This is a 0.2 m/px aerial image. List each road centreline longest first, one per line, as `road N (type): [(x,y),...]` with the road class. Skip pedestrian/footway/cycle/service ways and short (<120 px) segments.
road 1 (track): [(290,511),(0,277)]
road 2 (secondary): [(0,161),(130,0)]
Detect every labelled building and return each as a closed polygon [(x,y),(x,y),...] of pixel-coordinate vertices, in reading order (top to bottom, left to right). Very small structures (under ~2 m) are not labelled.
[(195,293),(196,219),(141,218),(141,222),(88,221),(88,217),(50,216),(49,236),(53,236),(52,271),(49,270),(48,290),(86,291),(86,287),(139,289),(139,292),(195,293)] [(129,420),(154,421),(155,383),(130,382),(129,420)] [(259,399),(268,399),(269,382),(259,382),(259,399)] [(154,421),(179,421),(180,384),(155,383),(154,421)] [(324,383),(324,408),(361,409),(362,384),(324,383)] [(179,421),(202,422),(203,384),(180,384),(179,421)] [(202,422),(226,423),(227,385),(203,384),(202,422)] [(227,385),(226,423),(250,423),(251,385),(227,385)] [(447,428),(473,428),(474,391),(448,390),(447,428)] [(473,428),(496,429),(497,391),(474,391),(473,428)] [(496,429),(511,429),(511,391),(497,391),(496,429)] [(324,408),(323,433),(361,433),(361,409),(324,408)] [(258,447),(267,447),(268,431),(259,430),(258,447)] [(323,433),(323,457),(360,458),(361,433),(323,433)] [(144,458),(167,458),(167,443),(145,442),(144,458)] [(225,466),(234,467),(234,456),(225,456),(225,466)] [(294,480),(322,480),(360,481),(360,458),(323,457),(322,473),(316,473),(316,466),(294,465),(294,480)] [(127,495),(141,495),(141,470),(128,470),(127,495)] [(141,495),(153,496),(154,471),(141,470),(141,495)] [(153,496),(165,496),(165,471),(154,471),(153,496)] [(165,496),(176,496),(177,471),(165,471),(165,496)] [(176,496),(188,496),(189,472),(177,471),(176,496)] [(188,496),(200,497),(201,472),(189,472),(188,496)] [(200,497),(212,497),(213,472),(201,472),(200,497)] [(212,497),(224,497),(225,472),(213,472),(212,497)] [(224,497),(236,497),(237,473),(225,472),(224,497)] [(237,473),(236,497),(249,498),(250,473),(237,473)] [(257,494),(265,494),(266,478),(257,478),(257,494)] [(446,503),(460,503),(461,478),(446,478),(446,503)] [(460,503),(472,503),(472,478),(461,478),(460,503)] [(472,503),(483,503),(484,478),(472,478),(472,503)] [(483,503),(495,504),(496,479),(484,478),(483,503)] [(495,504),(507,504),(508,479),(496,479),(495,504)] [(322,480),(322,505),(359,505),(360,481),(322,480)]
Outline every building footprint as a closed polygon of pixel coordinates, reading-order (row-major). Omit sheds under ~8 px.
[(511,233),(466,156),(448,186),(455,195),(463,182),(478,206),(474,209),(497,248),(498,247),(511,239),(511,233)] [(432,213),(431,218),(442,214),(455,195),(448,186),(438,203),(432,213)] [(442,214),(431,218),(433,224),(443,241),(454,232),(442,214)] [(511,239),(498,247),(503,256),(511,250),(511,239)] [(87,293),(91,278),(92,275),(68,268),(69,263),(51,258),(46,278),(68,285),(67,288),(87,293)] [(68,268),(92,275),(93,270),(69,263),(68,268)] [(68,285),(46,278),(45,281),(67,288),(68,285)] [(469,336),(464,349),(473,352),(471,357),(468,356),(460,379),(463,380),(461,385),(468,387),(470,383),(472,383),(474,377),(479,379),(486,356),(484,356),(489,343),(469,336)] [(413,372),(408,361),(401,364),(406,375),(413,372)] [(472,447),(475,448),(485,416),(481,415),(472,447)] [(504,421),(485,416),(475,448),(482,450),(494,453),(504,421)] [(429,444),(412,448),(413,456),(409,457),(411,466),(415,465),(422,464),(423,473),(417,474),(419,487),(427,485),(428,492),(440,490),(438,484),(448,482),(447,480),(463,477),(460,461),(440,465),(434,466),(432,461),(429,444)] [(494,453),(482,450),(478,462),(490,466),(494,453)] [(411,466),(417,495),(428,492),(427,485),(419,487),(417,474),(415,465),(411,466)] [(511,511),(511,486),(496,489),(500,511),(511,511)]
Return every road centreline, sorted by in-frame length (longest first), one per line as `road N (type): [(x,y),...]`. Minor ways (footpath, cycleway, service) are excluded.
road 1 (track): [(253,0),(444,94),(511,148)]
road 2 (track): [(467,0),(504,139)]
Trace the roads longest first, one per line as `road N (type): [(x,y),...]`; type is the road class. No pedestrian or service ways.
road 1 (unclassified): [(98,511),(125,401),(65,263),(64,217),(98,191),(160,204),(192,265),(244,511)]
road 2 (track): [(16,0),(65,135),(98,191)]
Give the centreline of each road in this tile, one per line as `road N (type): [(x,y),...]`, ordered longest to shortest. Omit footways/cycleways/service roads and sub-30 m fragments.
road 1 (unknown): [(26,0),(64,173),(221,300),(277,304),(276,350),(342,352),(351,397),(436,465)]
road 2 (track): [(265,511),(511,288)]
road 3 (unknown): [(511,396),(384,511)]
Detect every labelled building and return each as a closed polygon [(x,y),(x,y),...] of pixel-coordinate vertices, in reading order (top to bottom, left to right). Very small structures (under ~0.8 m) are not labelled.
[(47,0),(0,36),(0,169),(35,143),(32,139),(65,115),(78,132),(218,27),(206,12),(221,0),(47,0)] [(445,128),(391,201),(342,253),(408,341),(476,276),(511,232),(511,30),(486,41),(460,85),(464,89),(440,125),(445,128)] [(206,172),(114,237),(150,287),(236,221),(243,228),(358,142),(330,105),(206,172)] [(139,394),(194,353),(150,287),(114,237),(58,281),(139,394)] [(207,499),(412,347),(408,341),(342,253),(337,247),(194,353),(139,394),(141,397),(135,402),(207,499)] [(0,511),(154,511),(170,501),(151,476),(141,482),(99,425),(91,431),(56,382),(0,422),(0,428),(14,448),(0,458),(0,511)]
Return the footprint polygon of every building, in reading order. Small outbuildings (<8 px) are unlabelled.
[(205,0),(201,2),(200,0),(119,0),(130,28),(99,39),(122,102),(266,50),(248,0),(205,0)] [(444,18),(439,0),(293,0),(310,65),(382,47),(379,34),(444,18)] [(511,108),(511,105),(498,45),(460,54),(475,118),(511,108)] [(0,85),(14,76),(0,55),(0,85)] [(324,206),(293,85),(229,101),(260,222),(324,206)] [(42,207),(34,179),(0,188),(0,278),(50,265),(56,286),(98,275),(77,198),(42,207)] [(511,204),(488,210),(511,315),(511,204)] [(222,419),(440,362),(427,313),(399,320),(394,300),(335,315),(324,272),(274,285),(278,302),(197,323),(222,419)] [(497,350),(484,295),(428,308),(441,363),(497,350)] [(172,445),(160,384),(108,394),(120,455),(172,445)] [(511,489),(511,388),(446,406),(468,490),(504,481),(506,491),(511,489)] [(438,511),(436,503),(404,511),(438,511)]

## Exercise aim
Copy all of the items above word for word, leaving nothing out and changing nothing.

## Task output
This is a 0.2 m/px aerial image. List each road centreline longest first, one per line, as `road N (type): [(x,y),...]` with the road class. Skip pedestrian/footway/cycle/service ways and short (<120 px) segments.
road 1 (track): [(290,511),(0,277)]
road 2 (secondary): [(0,161),(130,0)]
Detect every labelled building and return each as a closed polygon [(x,y),(x,y),...] of pixel-coordinate vertices, in reading order (top to bottom, left to right). Very small structures (under ~2 m) are not labelled.
[(195,293),(196,219),(141,218),(141,222),(88,221),(88,217),(50,216),(49,236),(53,236),(52,271),(49,270),(48,290),(86,291),(86,287),(139,289),(139,292),(195,293)] [(129,420),(154,421),(155,383),(130,382),(129,420)] [(259,399),(268,399),(269,382),(259,382),(259,399)] [(154,421),(179,421),(180,384),(155,383),(154,421)] [(324,383),(324,408),(361,409),(362,384),(324,383)] [(179,421),(202,422),(203,384),(180,384),(179,421)] [(202,422),(226,423),(227,385),(203,384),(202,422)] [(227,385),(226,423),(250,423),(251,385),(227,385)] [(447,428),(473,428),(474,391),(448,390),(447,428)] [(473,428),(496,429),(497,391),(474,391),(473,428)] [(496,429),(511,429),(511,391),(497,391),(496,429)] [(324,408),(323,433),(361,433),(361,409),(324,408)] [(258,447),(267,447),(268,431),(259,430),(258,447)] [(323,433),(323,457),(360,458),(361,433),(323,433)] [(144,458),(167,458),(167,443),(145,442),(144,458)] [(225,466),(234,467),(234,456),(225,456),(225,466)] [(294,480),(322,480),(360,481),(360,458),(323,457),(322,473),(316,473),(316,466),(294,465),(294,480)] [(127,495),(141,495),(141,470),(128,470),(127,495)] [(141,495),(153,496),(154,471),(141,470),(141,495)] [(153,496),(165,496),(165,471),(154,471),(153,496)] [(165,496),(176,496),(177,471),(165,471),(165,496)] [(176,496),(188,496),(189,472),(177,471),(176,496)] [(188,496),(200,497),(201,472),(189,472),(188,496)] [(200,497),(212,497),(213,472),(201,472),(200,497)] [(212,497),(224,497),(225,472),(213,472),(212,497)] [(224,497),(236,497),(237,473),(225,472),(224,497)] [(237,473),(236,497),(249,498),(250,473),(237,473)] [(257,494),(265,494),(266,478),(257,478),(257,494)] [(446,503),(460,503),(461,478),(446,478),(446,503)] [(460,503),(472,503),(472,478),(461,478),(460,503)] [(472,503),(483,503),(484,478),(472,478),(472,503)] [(483,503),(495,504),(496,479),(484,478),(483,503)] [(495,504),(507,504),(508,479),(496,479),(495,504)] [(322,480),(322,505),(359,505),(360,481),(322,480)]
Outline every building footprint as a closed polygon of pixel coordinates, reading-order (row-major). Omit sheds under ~8 px.
[(511,233),(466,156),(448,186),(455,195),(463,182),(478,206),(474,209),(497,248),(498,247),(511,239),(511,233)] [(432,213),(431,218),(442,214),(455,195),(448,186),(438,203),(432,213)] [(442,214),(431,218),(433,224),(443,241),(454,232),(442,214)] [(511,239),(498,247),(503,256),(511,250),(511,239)] [(87,293),(91,278),(92,275),(68,268),(69,263),(51,258),(46,278),(68,285),(67,288),(87,293)] [(68,268),(92,275),(93,270),(69,263),(68,268)] [(68,285),(46,278),(45,281),(67,288),(68,285)] [(469,336),(464,349),(473,352),(471,357),(468,356),(460,379),(463,380),(461,385),(468,387),(470,383),(472,383),(474,377),(479,379),(486,356),(484,356),(489,343),(469,336)] [(413,372),(408,361),(401,364),(406,375),(413,372)] [(472,447),(475,448),(485,416),(481,415),(472,447)] [(504,421),(485,416),(475,448),(482,450),(494,453),(504,421)] [(429,444),(412,448),(413,456),(409,457),(411,466),(415,465),(422,464),(423,473),(417,474),(419,487),(427,485),(428,492),(440,490),(438,484),(448,482),(447,480),(463,477),(460,461),(440,465),(434,466),(432,461),(429,444)] [(494,453),(482,450),(478,462),(490,466),(494,453)] [(411,466),(417,495),(428,492),(427,485),(419,487),(417,474),(415,465),(411,466)] [(511,511),(511,486),(496,489),(500,511),(511,511)]
Return every road centreline, sorted by in-frame length (longest first), one per line as `road N (type): [(x,y),...]`. Minor ways (footpath, cycleway, service) are excluded.
road 1 (track): [(253,0),(444,94),(511,148)]
road 2 (track): [(467,0),(504,139)]
Trace the roads longest first, one per line as `road N (type): [(x,y),...]`; type is the road class. No pedestrian or service ways.
road 1 (unclassified): [(98,511),(125,401),(65,263),(64,217),(98,191),(160,204),(192,265),(244,511)]
road 2 (track): [(16,0),(65,135),(98,191)]
Give the centreline of each road in this tile, one per line as `road N (type): [(x,y),...]`, ordered longest to shortest. Omit footways/cycleways/service roads and sub-30 m fragments.
road 1 (unknown): [(26,0),(64,173),(221,300),(277,304),(276,350),(342,352),(351,397),(436,465)]
road 2 (track): [(265,511),(511,288)]
road 3 (unknown): [(511,396),(384,511)]
Detect every labelled building and return each as a closed polygon [(x,y),(x,y),...] of pixel-coordinate vertices, in reading order (top to bottom, left to right). Very small structures (under ~0.8 m) are not labelled.
[(47,0),(0,36),(0,169),(35,143),(32,139),(65,115),(78,132),(218,27),(206,12),(221,0),(47,0)] [(445,128),(391,201),(342,253),(408,341),(476,276),(511,232),(511,30),(486,41),(460,85),(464,89),(440,125),(445,128)] [(206,172),(114,237),(150,287),(236,221),(243,228),(358,142),(330,105),(206,172)] [(139,394),(194,353),(150,287),(114,237),(58,281),(139,394)] [(207,499),(412,347),(408,341),(342,253),(337,247),(194,353),(139,394),(141,397),(135,402),(207,499)] [(0,511),(154,511),(170,501),(151,476),(141,482),(99,425),(91,431),(56,382),(0,422),(0,428),(14,448),(0,458),(0,511)]
Return the footprint polygon of every building, in reading order. Small outbuildings (<8 px) are unlabelled.
[(205,0),(201,2),(200,0),(119,0),(130,28),(99,39),(122,102),(266,50),(248,0),(205,0)] [(444,18),(439,0),(293,0),(310,65),(382,47),(379,34),(444,18)] [(511,108),(511,105),(498,45),(460,54),(475,118),(511,108)] [(0,85),(14,76),(0,55),(0,85)] [(324,206),(293,85),(229,101),(260,222),(324,206)] [(42,207),(34,179),(0,188),(0,278),(50,265),(56,286),(98,275),(77,198),(42,207)] [(511,204),(488,210),(511,315),(511,204)] [(222,419),(440,362),(427,313),(399,320),(394,300),(335,315),(324,272),(274,285),(278,302),(197,323),(222,419)] [(497,350),(484,295),(428,308),(441,363),(497,350)] [(172,445),(160,384),(108,394),(120,455),(172,445)] [(511,489),(511,388),(446,406),(468,490),(504,481),(506,491),(511,489)] [(438,511),(436,503),(404,511),(438,511)]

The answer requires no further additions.